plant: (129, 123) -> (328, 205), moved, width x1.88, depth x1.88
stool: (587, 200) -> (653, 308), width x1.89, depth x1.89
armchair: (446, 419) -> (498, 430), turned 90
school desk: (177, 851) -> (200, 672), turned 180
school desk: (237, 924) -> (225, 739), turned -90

...

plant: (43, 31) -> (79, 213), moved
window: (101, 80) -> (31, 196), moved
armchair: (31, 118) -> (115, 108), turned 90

* * *

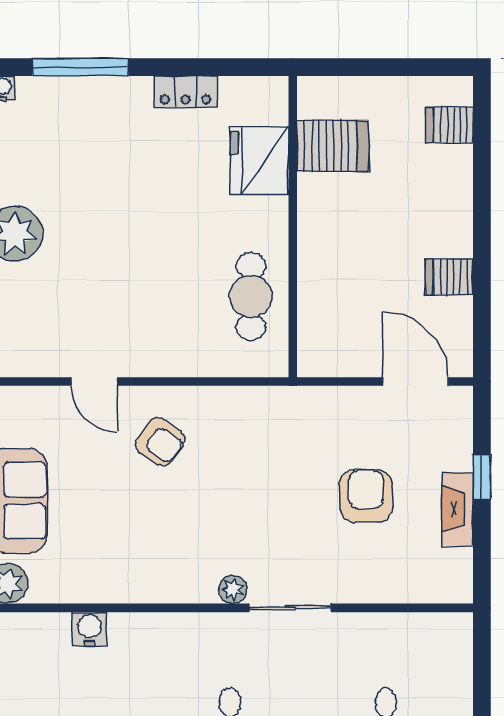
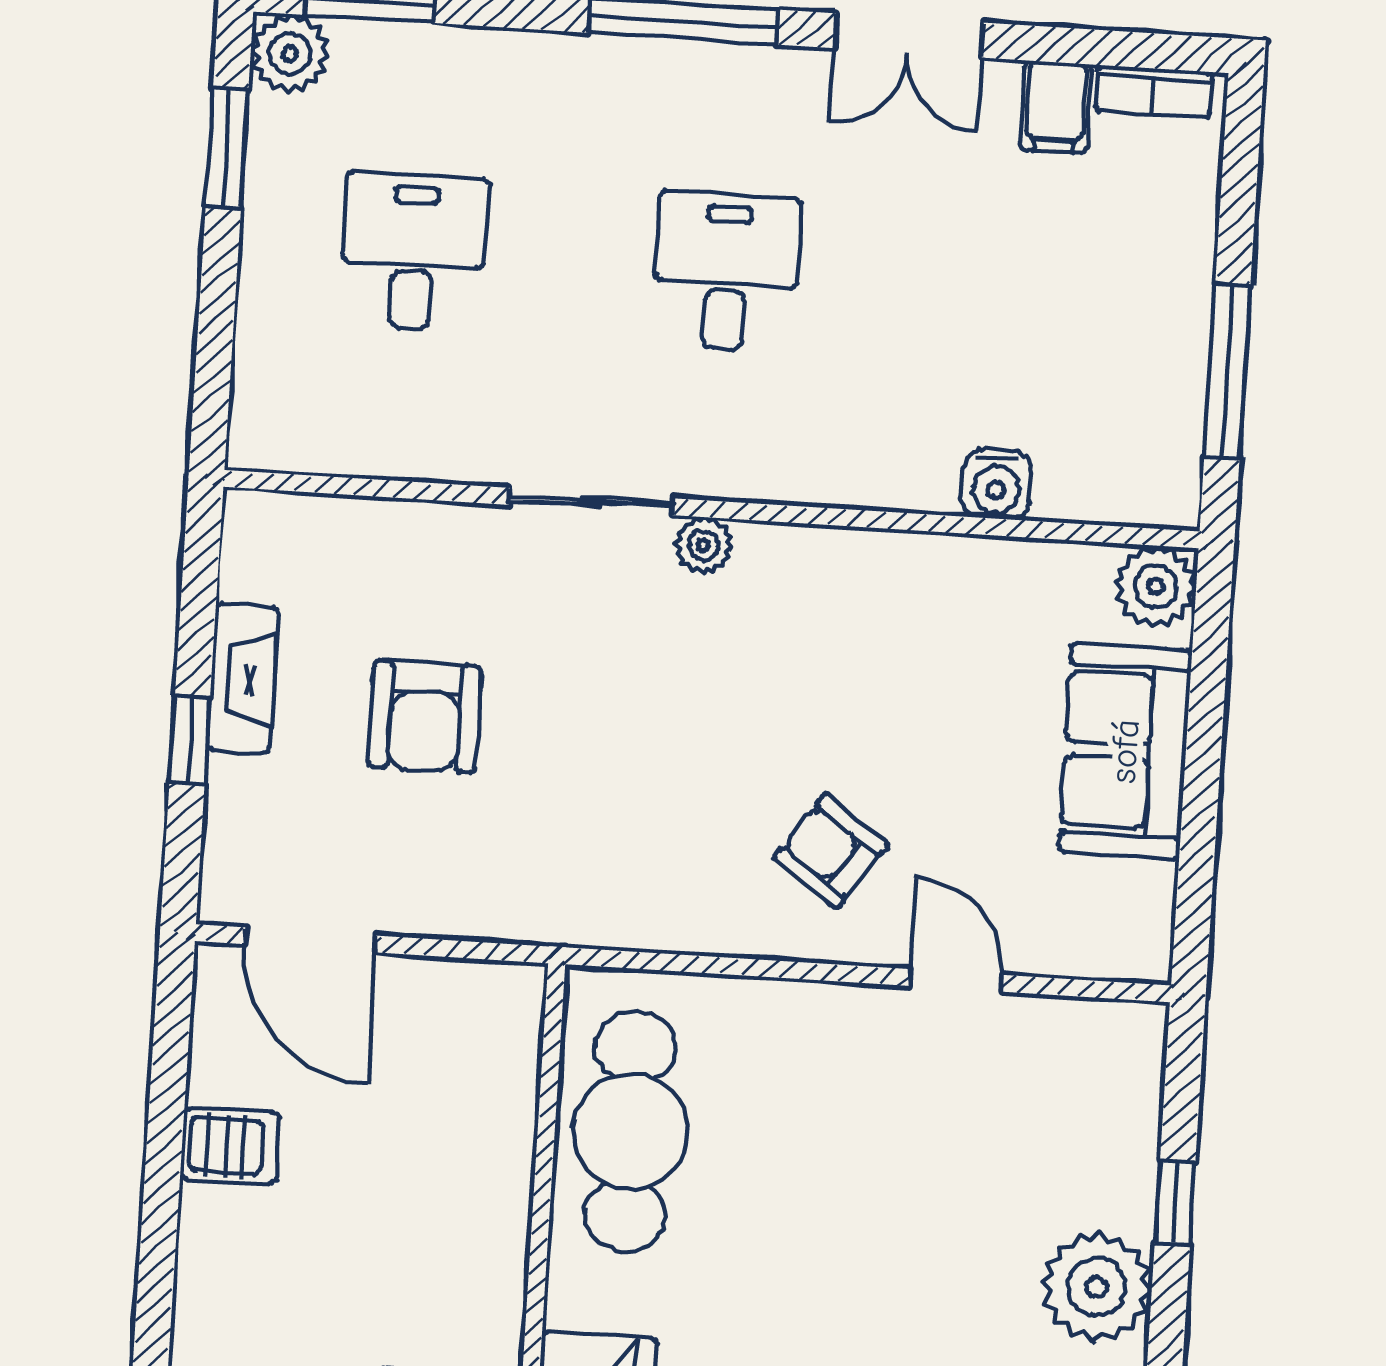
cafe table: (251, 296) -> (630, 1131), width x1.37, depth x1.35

**DESCRIPTION OF THE TASK**
If the word "moved" appears in a line above, copy that line.

**FINISHED TASK**
plant: (129, 123) -> (328, 205), moved, width x1.88, depth x1.88
plant: (43, 31) -> (79, 213), moved
window: (101, 80) -> (31, 196), moved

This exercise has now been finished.